> **RECORDS SUPPLIED**:

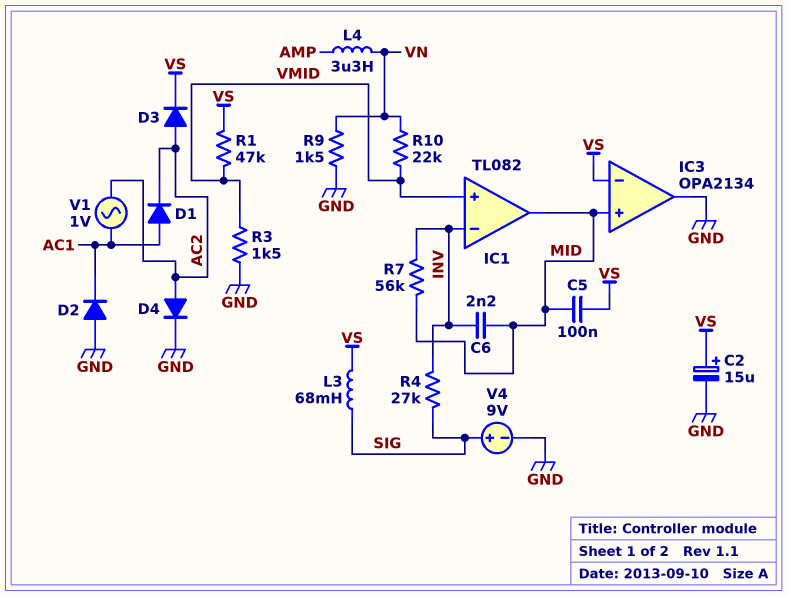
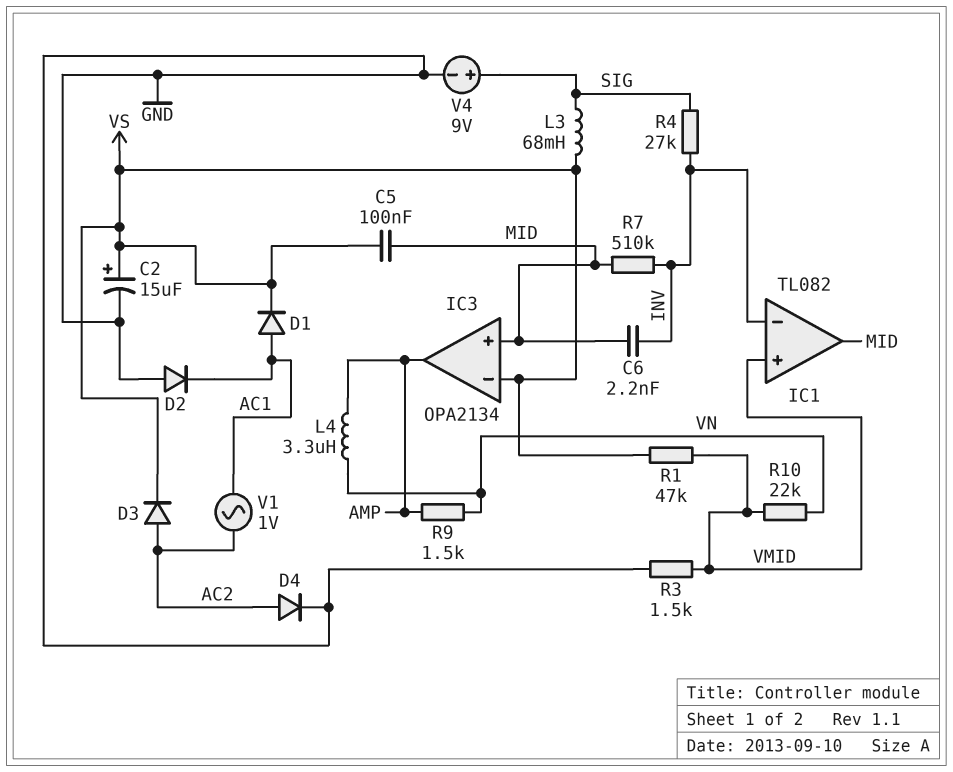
D1: diode (A AC1, K AC2) -> diode (A AC1, K VS)
IC3 pin out: GND -> AMP
R7: 56k (INV, MID) -> 510k (INV, MID)
R9: 1.5k (GND, VN) -> 1.5k (AMP, VN)

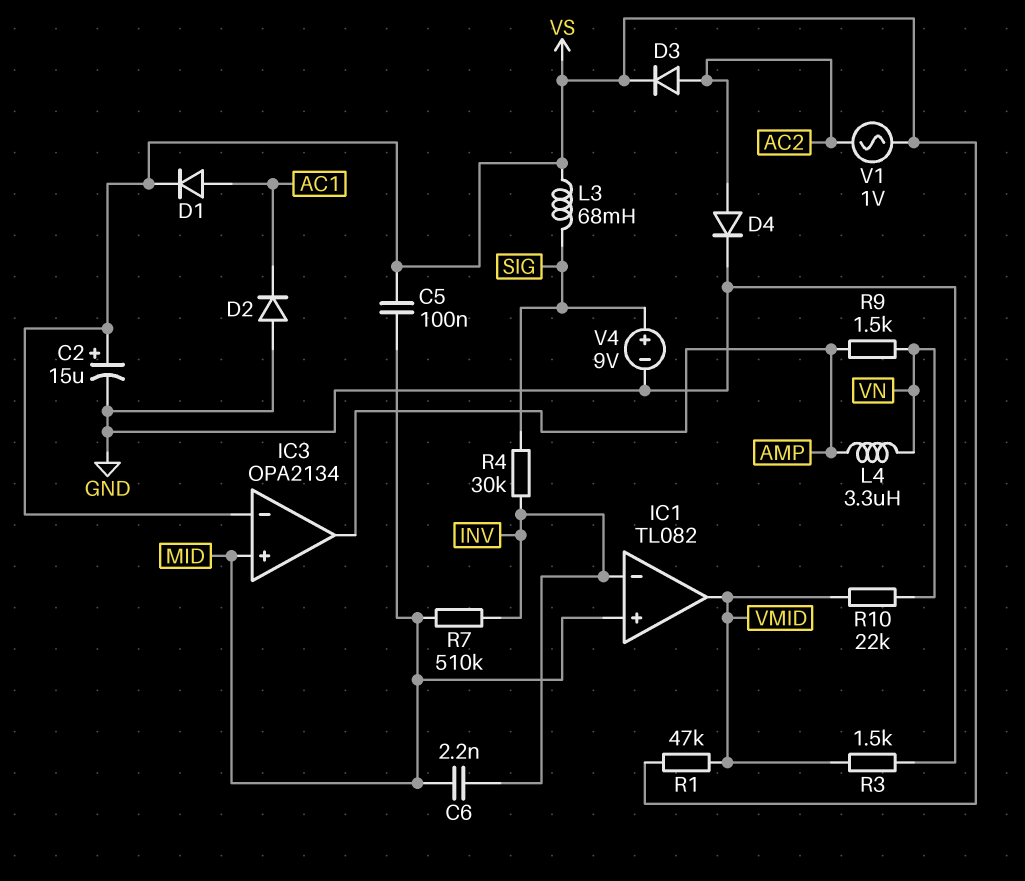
IC1 pin in+: VMID -> MID
IC1 pin out: MID -> VMID
R4: 27k (INV, SIG) -> 30k (INV, SIG)
V1: AC 1V (AC1, AC2) -> AC 1V (AC2, VS)

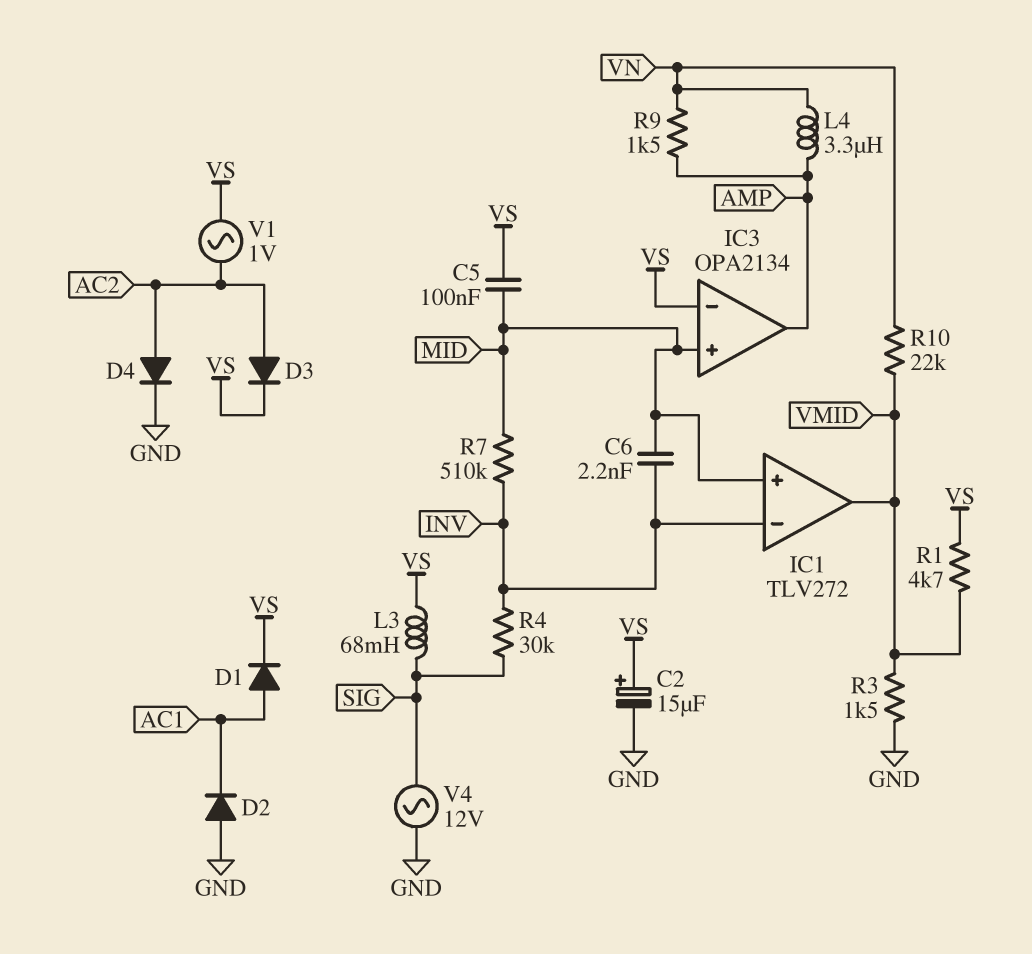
IC1: TL082 -> TLV272
R1: 47k (VMID, VS) -> 4.7k (VMID, VS)
V4: 9V (plus SIG, minus GND) -> AC 12V (GND, SIG)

> **YOUR TASK**: Only the lines from the one holding "R4: 27k (INV, SIG) -> 30k (INV, SIG)" to the last line of the entries above should be printed, exactly as they appear and with no pictures.

> **RESULT OF THE TASK**:
R4: 27k (INV, SIG) -> 30k (INV, SIG)
V1: AC 1V (AC1, AC2) -> AC 1V (AC2, VS)

IC1: TL082 -> TLV272
R1: 47k (VMID, VS) -> 4.7k (VMID, VS)
V4: 9V (plus SIG, minus GND) -> AC 12V (GND, SIG)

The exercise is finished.